» **Work to be completed**: Find the line with "C6: 68pF (AGND, VOL) -> 68pF (VCC, VOL)" in the entries below, then reproduce it and every line after it down to and including the line with "R5: none -> 150 (AGND, VCC)", exactly.

» **Input**:
□ □ □ □ □

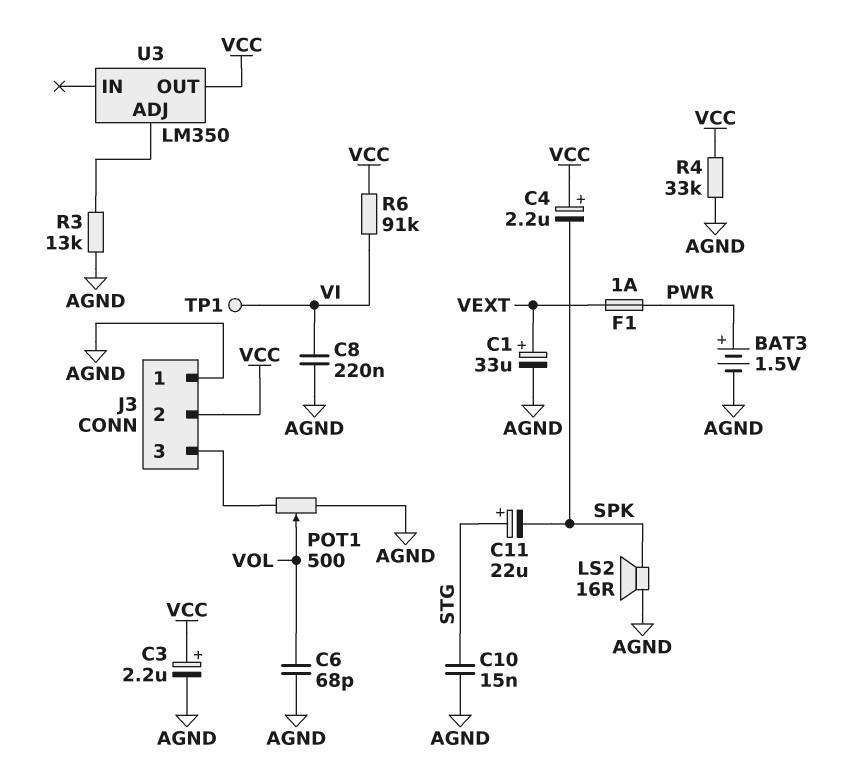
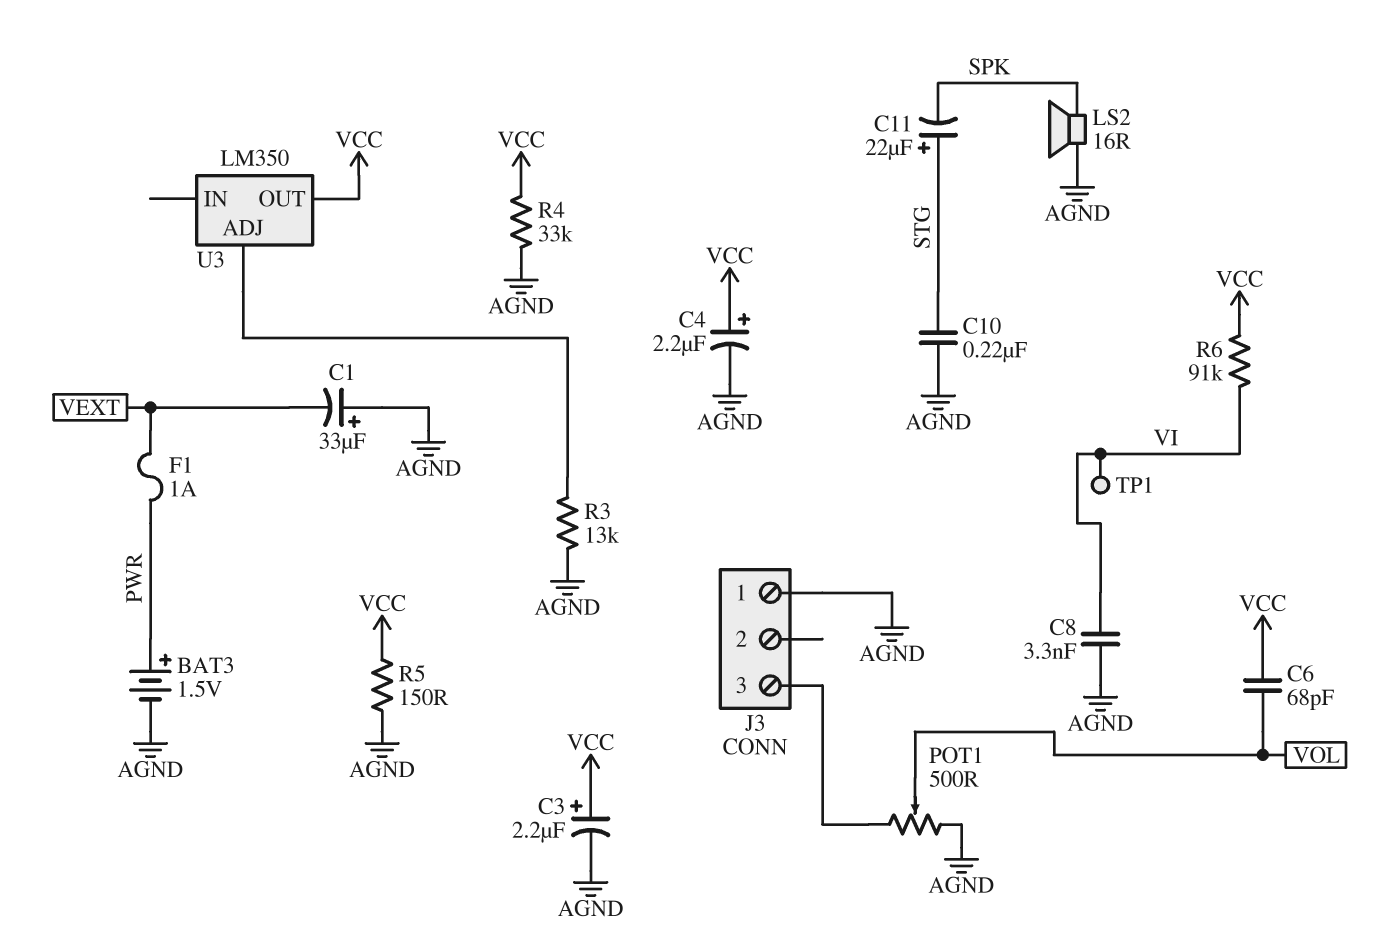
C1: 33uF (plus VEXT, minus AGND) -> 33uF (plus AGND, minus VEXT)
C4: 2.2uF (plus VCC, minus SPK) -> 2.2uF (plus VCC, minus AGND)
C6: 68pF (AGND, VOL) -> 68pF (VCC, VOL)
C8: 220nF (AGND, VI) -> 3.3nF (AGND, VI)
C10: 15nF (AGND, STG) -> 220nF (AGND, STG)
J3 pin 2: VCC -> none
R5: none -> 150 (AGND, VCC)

□ □ □ □ □

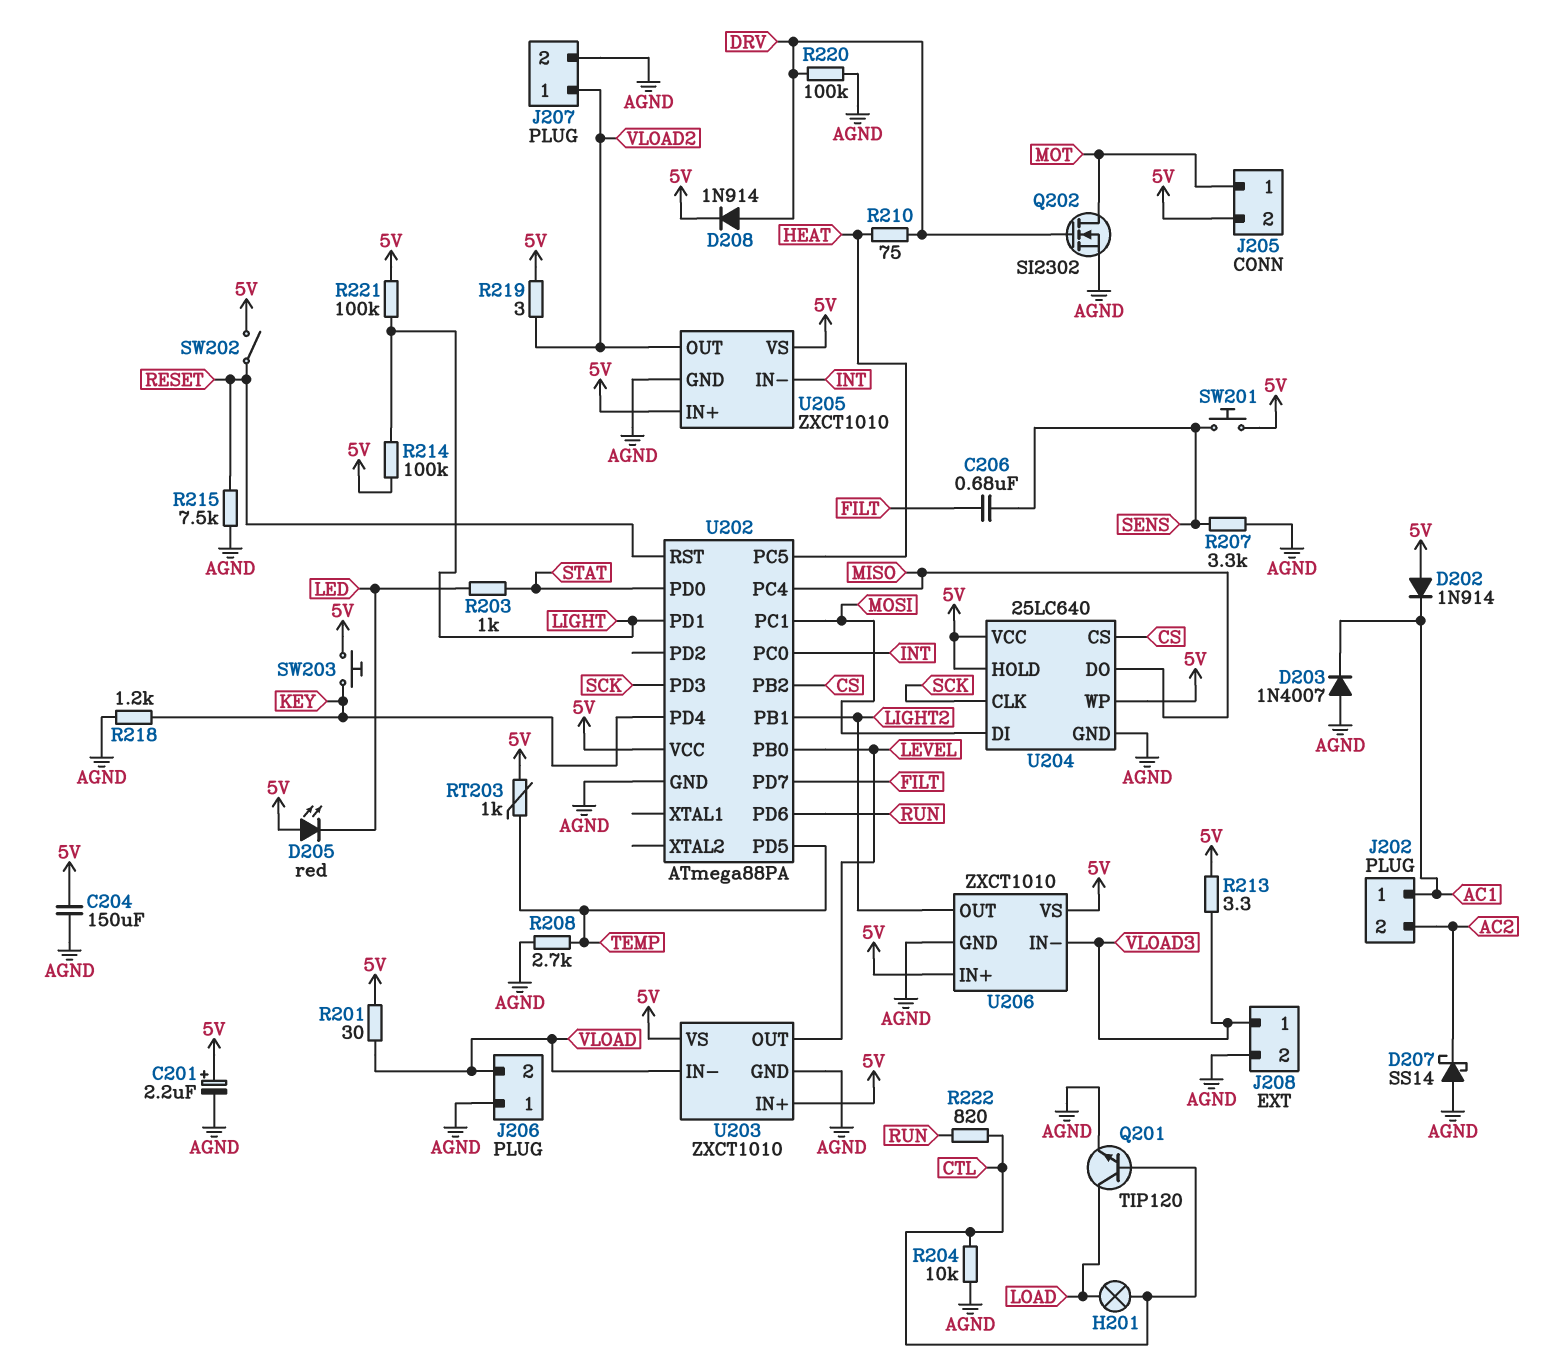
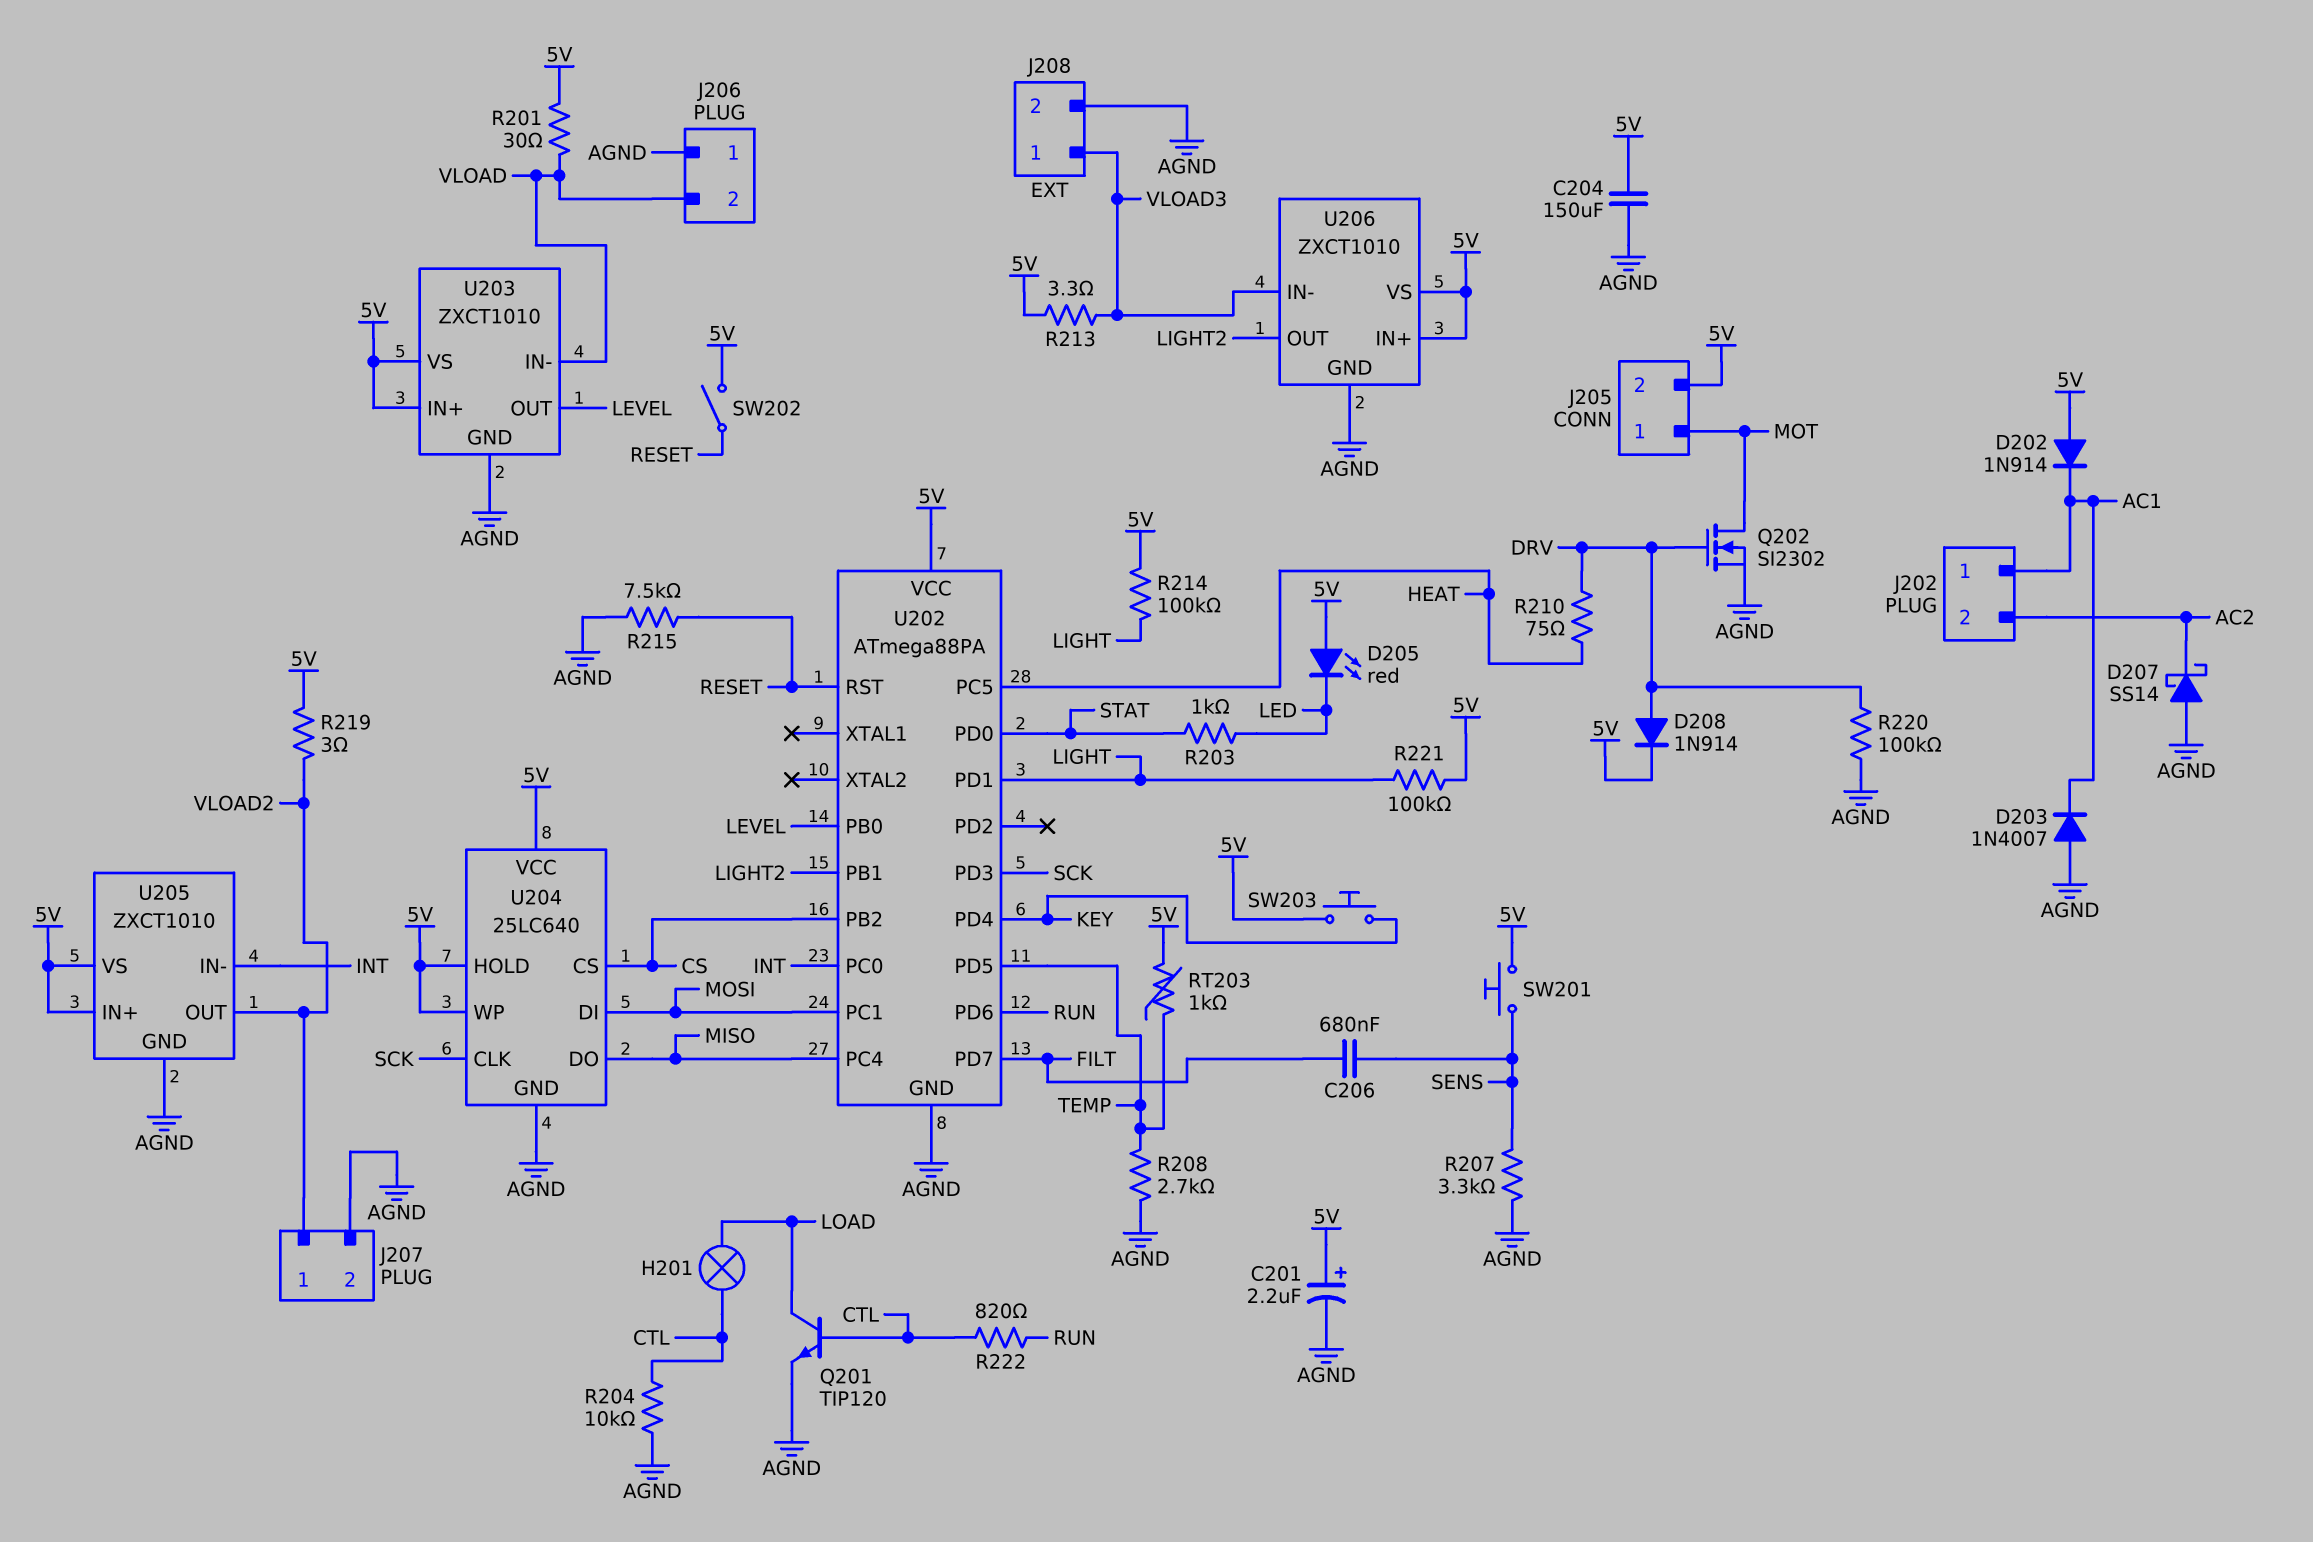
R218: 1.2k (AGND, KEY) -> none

□ □ □ □ □

» **Reply to the task**:
C6: 68pF (AGND, VOL) -> 68pF (VCC, VOL)
C8: 220nF (AGND, VI) -> 3.3nF (AGND, VI)
C10: 15nF (AGND, STG) -> 220nF (AGND, STG)
J3 pin 2: VCC -> none
R5: none -> 150 (AGND, VCC)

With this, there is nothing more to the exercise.